GOAL:
From the material below, copy each line that contains the string "kern".

RECORDS FOR THE TASK:
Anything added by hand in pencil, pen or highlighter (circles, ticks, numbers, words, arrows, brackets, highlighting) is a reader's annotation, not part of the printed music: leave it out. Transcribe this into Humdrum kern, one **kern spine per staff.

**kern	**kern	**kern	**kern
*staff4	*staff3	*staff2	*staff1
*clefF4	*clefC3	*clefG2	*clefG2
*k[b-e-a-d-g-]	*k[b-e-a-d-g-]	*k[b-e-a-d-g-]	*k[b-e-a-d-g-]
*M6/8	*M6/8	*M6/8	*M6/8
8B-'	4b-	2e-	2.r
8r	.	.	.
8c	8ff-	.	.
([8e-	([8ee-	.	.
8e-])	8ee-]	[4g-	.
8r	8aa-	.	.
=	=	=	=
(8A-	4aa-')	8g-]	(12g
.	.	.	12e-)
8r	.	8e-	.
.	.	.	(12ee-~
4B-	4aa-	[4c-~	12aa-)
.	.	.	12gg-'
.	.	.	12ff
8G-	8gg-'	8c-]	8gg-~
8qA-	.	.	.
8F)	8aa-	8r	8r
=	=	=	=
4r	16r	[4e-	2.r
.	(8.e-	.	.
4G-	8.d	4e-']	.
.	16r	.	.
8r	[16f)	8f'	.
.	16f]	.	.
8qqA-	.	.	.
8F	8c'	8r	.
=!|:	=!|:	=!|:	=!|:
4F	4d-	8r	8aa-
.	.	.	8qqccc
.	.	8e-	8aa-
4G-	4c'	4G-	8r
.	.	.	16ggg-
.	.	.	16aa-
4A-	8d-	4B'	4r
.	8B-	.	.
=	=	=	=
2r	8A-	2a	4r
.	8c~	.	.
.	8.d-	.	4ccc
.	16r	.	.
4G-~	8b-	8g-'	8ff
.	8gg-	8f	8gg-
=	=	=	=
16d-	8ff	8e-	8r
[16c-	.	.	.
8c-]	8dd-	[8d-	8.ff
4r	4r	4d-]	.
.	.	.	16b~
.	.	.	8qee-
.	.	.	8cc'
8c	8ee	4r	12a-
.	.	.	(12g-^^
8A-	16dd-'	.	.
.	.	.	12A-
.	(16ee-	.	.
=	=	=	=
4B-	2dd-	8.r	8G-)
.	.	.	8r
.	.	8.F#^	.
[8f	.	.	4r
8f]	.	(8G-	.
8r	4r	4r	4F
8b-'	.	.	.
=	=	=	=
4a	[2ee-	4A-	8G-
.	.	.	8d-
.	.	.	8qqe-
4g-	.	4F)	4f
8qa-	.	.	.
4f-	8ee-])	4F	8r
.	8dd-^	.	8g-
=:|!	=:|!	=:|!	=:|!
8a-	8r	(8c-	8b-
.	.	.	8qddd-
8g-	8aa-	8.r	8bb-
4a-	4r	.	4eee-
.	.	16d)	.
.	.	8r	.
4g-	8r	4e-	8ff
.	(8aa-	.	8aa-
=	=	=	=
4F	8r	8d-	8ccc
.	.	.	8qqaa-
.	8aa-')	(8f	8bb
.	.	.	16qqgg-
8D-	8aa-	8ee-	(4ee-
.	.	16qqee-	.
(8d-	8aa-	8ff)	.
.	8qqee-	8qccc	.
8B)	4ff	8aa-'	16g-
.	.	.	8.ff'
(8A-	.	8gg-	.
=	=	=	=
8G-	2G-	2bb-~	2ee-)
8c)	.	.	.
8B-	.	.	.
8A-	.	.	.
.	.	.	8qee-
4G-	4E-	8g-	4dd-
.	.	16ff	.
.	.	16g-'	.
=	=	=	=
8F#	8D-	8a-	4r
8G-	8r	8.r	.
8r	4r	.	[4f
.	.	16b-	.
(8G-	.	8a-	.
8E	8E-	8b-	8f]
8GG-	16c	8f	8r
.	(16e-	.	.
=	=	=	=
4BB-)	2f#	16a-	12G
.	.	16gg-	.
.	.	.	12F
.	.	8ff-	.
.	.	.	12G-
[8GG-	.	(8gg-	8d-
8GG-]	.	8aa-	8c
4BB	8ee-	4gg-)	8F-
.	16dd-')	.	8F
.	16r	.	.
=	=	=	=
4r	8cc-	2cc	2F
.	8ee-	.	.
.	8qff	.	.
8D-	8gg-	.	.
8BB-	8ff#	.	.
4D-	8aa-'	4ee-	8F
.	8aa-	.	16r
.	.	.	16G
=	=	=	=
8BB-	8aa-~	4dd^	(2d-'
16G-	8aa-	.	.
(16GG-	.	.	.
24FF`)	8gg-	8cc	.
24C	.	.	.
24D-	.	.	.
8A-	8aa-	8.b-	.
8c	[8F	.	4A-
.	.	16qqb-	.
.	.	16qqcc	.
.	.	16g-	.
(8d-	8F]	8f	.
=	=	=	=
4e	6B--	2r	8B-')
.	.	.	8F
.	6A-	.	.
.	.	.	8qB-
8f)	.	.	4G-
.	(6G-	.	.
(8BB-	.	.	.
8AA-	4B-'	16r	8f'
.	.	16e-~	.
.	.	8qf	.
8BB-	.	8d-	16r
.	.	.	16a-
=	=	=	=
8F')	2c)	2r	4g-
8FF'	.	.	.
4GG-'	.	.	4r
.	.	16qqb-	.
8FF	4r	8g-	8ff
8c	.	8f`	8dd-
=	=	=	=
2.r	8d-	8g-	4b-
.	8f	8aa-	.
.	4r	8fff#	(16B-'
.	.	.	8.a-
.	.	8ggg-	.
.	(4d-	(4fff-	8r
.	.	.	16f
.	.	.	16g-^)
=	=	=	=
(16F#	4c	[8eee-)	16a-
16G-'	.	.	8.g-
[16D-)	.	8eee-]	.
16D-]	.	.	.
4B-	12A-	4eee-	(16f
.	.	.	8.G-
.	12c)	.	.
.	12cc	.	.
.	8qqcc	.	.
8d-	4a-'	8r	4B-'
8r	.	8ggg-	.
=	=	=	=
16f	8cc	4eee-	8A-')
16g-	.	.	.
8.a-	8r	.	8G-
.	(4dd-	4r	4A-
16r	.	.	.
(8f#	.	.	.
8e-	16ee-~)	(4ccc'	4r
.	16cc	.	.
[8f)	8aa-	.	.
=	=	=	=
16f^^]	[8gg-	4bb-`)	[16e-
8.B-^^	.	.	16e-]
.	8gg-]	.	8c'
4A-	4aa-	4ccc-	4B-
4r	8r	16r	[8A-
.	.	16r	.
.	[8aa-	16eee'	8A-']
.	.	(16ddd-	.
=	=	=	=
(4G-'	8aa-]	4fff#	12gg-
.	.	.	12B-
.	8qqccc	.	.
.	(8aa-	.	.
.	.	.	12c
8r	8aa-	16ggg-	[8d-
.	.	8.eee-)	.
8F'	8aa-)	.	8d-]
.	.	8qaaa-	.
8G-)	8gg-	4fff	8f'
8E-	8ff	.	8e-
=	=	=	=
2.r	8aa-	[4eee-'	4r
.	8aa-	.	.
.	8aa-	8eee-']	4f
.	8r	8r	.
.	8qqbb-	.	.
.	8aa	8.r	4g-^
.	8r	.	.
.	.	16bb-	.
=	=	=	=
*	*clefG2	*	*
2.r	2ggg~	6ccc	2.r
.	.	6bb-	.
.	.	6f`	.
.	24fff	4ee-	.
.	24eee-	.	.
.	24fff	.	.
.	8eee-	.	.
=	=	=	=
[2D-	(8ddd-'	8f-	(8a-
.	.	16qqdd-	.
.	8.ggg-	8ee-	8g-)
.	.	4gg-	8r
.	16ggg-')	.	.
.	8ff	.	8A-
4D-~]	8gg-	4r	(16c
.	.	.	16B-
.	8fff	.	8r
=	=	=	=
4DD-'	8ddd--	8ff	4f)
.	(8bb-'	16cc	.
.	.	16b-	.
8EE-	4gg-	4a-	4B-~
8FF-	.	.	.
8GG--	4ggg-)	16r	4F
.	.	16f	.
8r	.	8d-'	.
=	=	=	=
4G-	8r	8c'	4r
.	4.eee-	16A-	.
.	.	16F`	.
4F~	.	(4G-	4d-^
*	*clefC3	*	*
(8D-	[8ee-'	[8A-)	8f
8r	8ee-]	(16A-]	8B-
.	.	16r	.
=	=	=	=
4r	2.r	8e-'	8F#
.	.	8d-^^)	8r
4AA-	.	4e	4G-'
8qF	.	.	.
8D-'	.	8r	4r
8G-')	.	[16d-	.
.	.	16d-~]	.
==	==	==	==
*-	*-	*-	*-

REPLY:
Anything added by hand in pencil, pen or highlighter (circles, ticks, numbers, words, arrows, brackets, highlighting) is a reader's annotation, not part of the printed music: leave it out. Transcribe this into Humdrum kern, one **kern spine per staff.
**kern	**kern	**kern	**kern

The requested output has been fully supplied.